▶ _TASK DETAILS_: Could you set down the full listing, unchanged?

▶ _DATASET EXTRACT_:
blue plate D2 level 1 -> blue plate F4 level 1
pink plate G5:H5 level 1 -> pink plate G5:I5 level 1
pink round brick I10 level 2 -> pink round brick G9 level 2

▶ _WRITTEN SOLUTION_:
blue plate D2 level 1 -> blue plate F4 level 1
pink plate G5:H5 level 1 -> pink plate G5:I5 level 1
pink round brick I10 level 2 -> pink round brick G9 level 2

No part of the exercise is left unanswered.